● **Task to carry out**
Every entry should come back exactly as written, minus the pictures.
Top of Available records
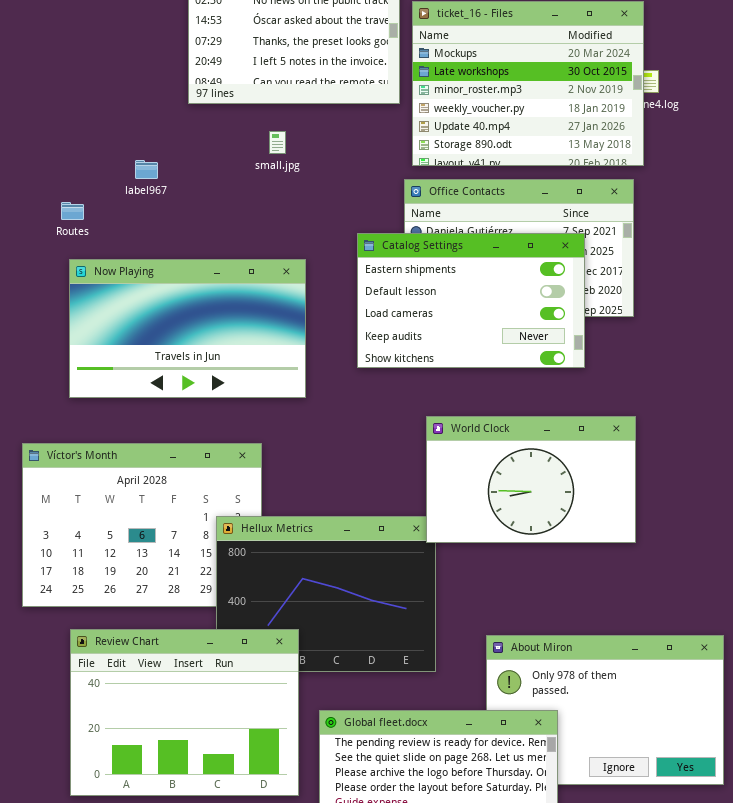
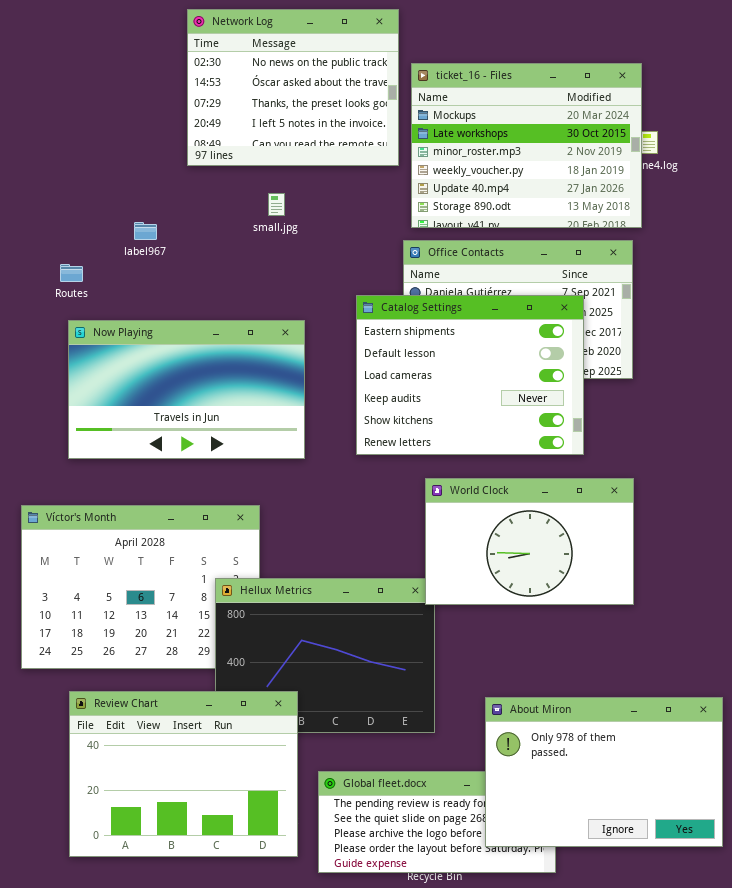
Catalog Settings: [357,233,585,368] -> [356,295,584,455], resized
About Miron: [486,635,724,785] -> [485,697,723,847], raised

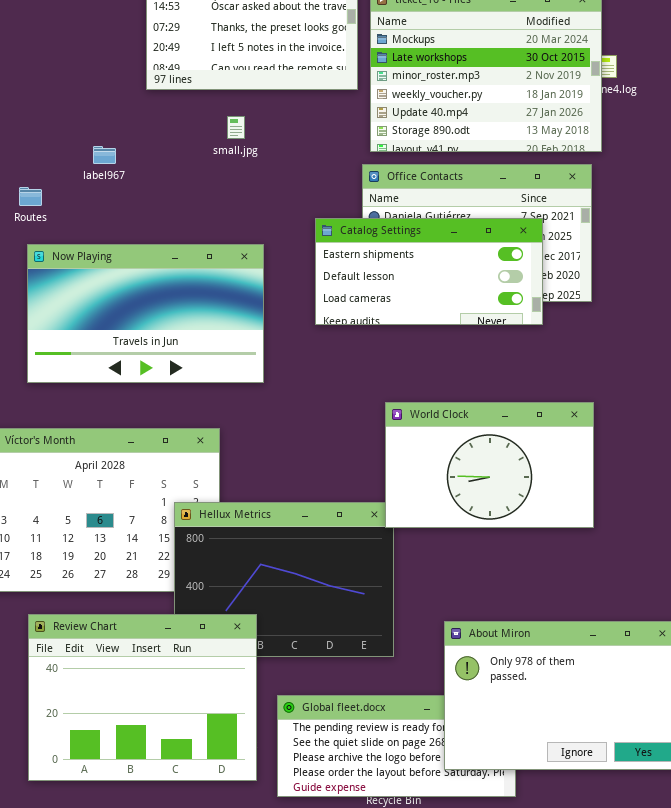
Catalog Settings: [356,295,584,455] -> [315,218,543,325], resized

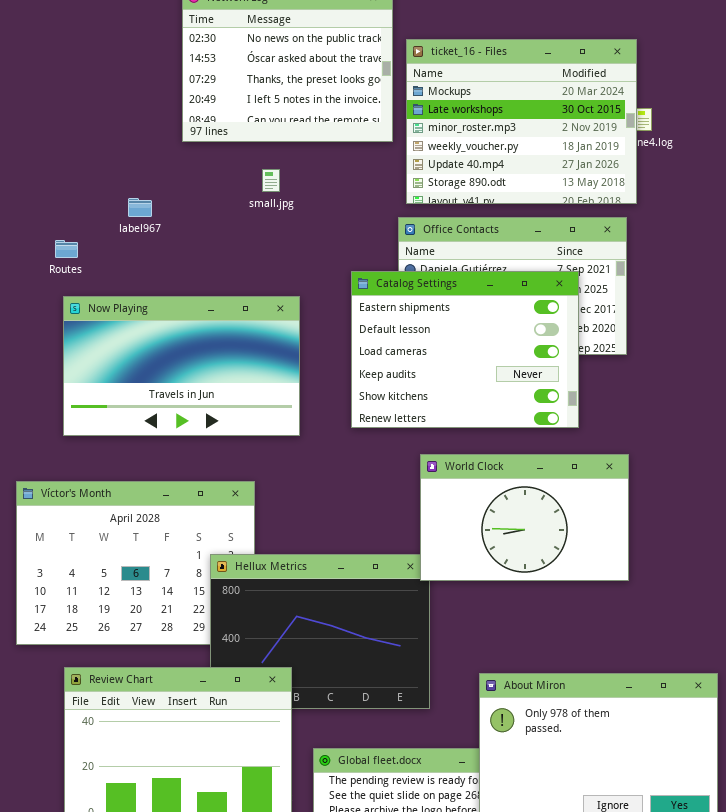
Catalog Settings: [315,218,543,325] -> [351,271,579,428], resized

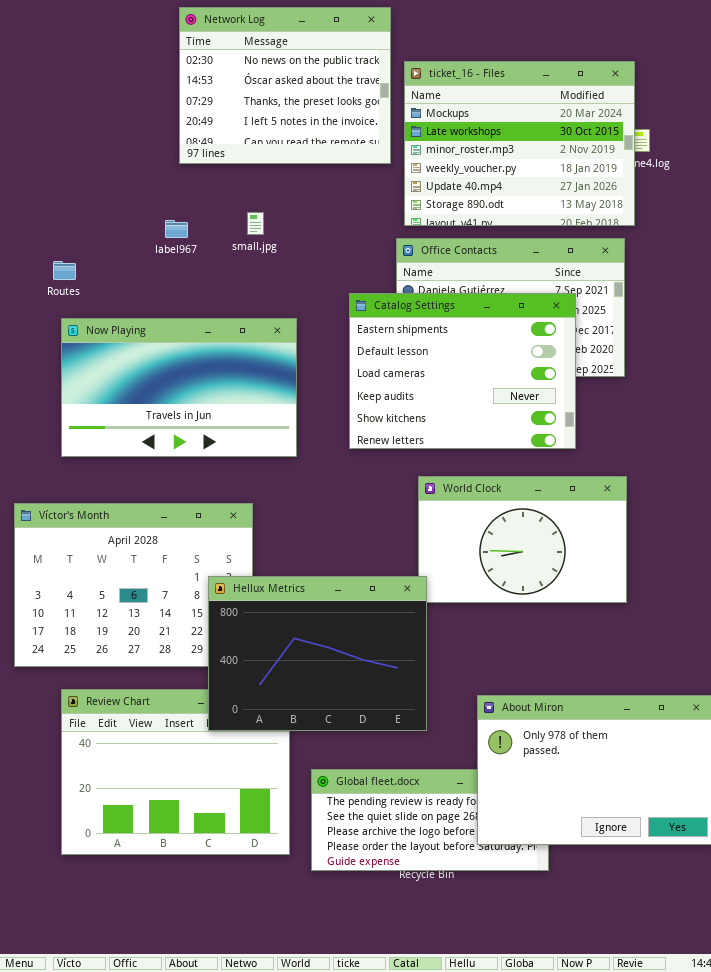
small.jpg: [262,169,280,192] -> [247,212,264,235], moved
label967: [128,198,152,217] -> [165,220,188,238], moved
Hellux Metrics: [210,554,430,709] -> [208,576,427,731], raised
Bottom of Available records
● **Solved problem**
Catalog Settings: [357,233,585,368] -> [356,295,584,455], resized
About Miron: [486,635,724,785] -> [485,697,723,847], raised

Catalog Settings: [356,295,584,455] -> [315,218,543,325], resized

Catalog Settings: [315,218,543,325] -> [351,271,579,428], resized

small.jpg: [262,169,280,192] -> [247,212,264,235], moved
label967: [128,198,152,217] -> [165,220,188,238], moved
Hellux Metrics: [210,554,430,709] -> [208,576,427,731], raised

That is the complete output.